▸ **About this task**:
Reproduce the data below word for word, setting aside any picture it holds.

Provided material below:

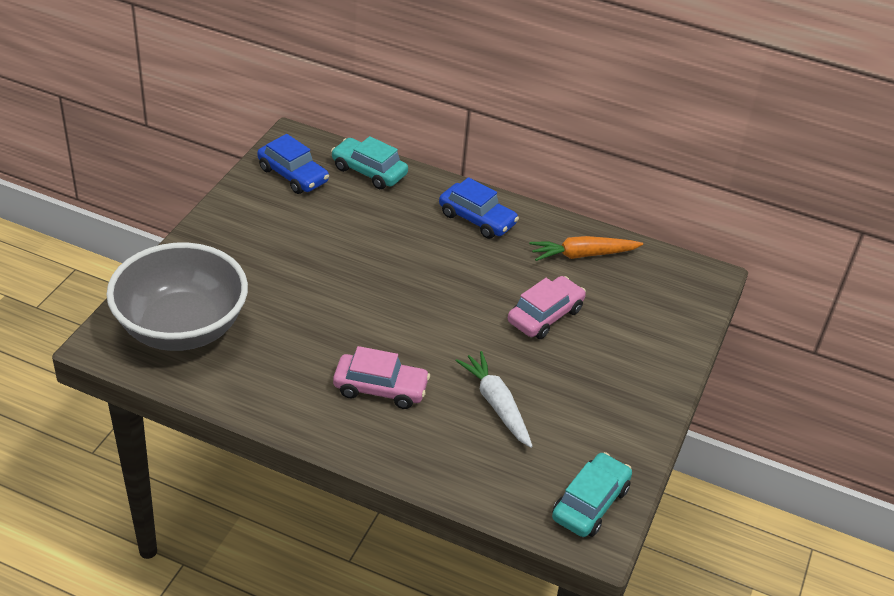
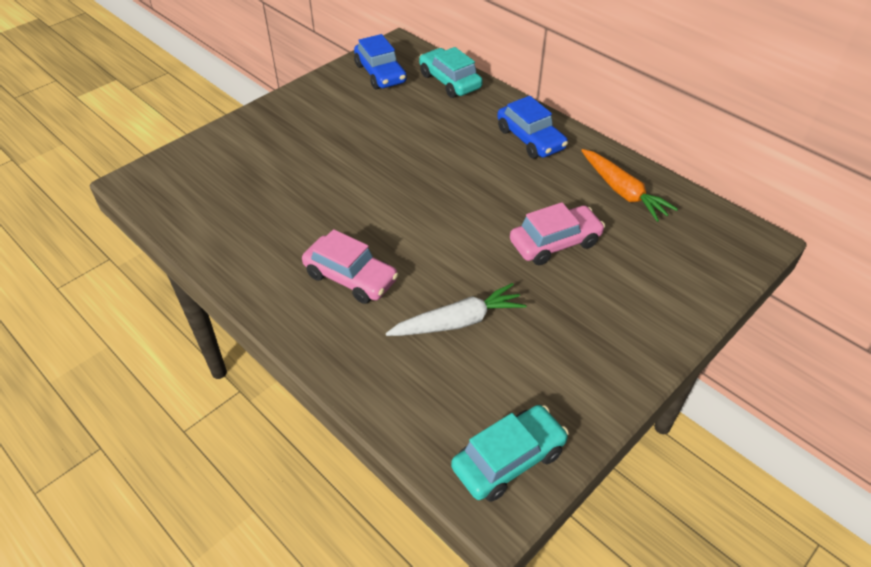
camera: 25 degrees right, 5 degrees up
(181, 328) = (207, 182): grey bowl -> none
(496, 404) = (458, 321): white carrot -> white carrot turned 75 degrees clockwise
(582, 255) = (623, 192): orange carrot -> orange carrot turned 135 degrees counterclockwise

End of Provided material.

▸ **Answer to the problem**:
camera: 25 degrees right, 5 degrees up
(181, 328) = (207, 182): grey bowl -> none
(496, 404) = (458, 321): white carrot -> white carrot turned 75 degrees clockwise
(582, 255) = (623, 192): orange carrot -> orange carrot turned 135 degrees counterclockwise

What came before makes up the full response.